* Exercise requirements *
Reproduce the lines below verbatim, leaving out the pictures.

[Lines excerpted from a collection]
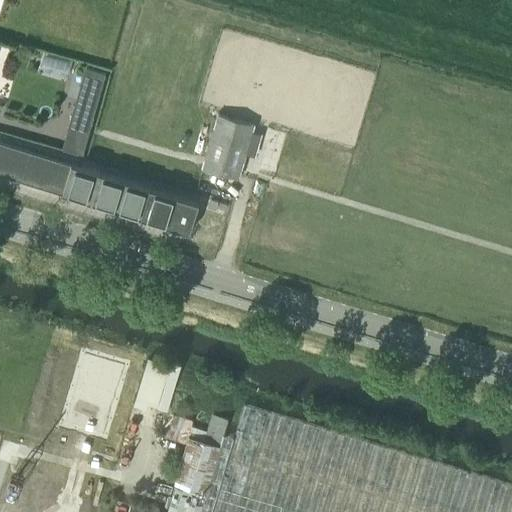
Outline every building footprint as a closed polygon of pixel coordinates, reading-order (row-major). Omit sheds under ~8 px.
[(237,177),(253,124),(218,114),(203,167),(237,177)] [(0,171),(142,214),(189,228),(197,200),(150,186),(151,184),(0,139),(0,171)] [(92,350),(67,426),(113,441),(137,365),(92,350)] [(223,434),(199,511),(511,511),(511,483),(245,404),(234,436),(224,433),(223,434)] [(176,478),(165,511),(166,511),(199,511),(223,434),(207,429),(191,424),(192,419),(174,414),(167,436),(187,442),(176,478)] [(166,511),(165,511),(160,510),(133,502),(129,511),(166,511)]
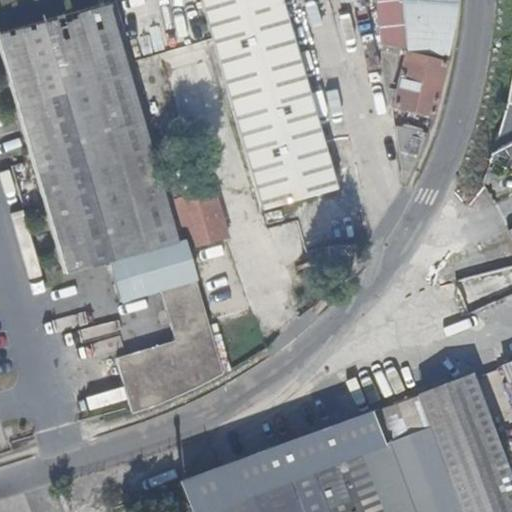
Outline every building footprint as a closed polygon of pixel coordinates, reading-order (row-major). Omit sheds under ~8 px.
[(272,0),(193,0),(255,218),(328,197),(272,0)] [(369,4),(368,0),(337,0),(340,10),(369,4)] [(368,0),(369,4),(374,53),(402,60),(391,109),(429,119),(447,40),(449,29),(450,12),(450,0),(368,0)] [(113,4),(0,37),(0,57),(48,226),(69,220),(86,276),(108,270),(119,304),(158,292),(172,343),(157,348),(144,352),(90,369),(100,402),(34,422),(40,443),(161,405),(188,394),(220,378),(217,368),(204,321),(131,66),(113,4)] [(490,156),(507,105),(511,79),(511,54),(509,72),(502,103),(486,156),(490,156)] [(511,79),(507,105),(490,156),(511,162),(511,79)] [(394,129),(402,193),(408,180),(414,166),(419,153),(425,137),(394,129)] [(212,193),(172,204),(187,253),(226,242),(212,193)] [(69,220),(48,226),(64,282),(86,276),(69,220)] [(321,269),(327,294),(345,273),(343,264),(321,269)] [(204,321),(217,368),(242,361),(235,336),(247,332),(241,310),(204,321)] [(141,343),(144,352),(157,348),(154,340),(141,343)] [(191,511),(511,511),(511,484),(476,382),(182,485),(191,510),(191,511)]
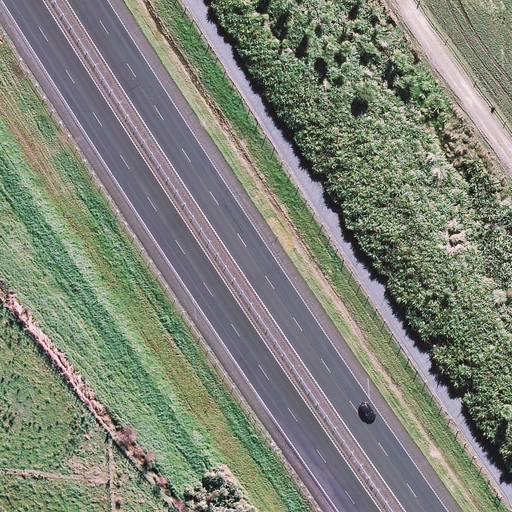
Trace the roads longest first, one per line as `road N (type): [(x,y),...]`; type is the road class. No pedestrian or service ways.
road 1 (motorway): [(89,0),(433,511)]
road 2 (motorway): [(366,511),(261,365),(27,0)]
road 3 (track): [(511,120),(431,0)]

* Completed task *
Outline every building footprint as a closed polygon of pixel coordinates, reading-order (row-major). Omit sheds under ~8 px.
[(237,177),(253,124),(218,114),(203,167),(237,177)] [(0,171),(142,214),(189,228),(197,200),(150,186),(151,184),(0,139),(0,171)] [(92,350),(67,426),(113,441),(137,365),(92,350)] [(223,434),(199,511),(511,511),(511,483),(245,404),(234,436),(224,433),(223,434)] [(176,478),(165,511),(166,511),(199,511),(223,434),(207,429),(191,424),(192,419),(174,414),(167,436),(187,442),(176,478)] [(166,511),(165,511),(160,510),(133,502),(129,511),(166,511)]
Outline every building footprint as a closed polygon of pixel coordinates, reading-order (row-major). Omit sheds under ~8 px.
[(272,0),(193,0),(255,218),(328,197),(272,0)] [(369,4),(368,0),(337,0),(340,10),(369,4)] [(368,0),(369,4),(374,53),(402,60),(391,109),(429,119),(447,40),(449,29),(450,12),(450,0),(368,0)] [(113,4),(0,37),(0,57),(48,226),(69,220),(86,276),(108,270),(119,304),(158,292),(172,343),(157,348),(144,352),(90,369),(100,402),(34,422),(40,443),(161,405),(188,394),(220,378),(217,368),(204,321),(131,66),(113,4)] [(490,156),(507,105),(511,79),(511,54),(509,72),(502,103),(486,156),(490,156)] [(511,79),(507,105),(490,156),(511,162),(511,79)] [(394,129),(402,193),(408,180),(414,166),(419,153),(425,137),(394,129)] [(212,193),(172,204),(187,253),(226,242),(212,193)] [(69,220),(48,226),(64,282),(86,276),(69,220)] [(321,269),(327,294),(345,273),(343,264),(321,269)] [(204,321),(217,368),(242,361),(235,336),(247,332),(241,310),(204,321)] [(141,343),(144,352),(157,348),(154,340),(141,343)] [(191,511),(511,511),(511,484),(476,382),(182,485),(191,510),(191,511)]
Trace the roads longest first, one per line as `road N (type): [(x,y),...]`; type is the road class. No pedestrian or service ways.
road 1 (motorway): [(89,0),(433,511)]
road 2 (motorway): [(366,511),(261,365),(27,0)]
road 3 (track): [(511,120),(431,0)]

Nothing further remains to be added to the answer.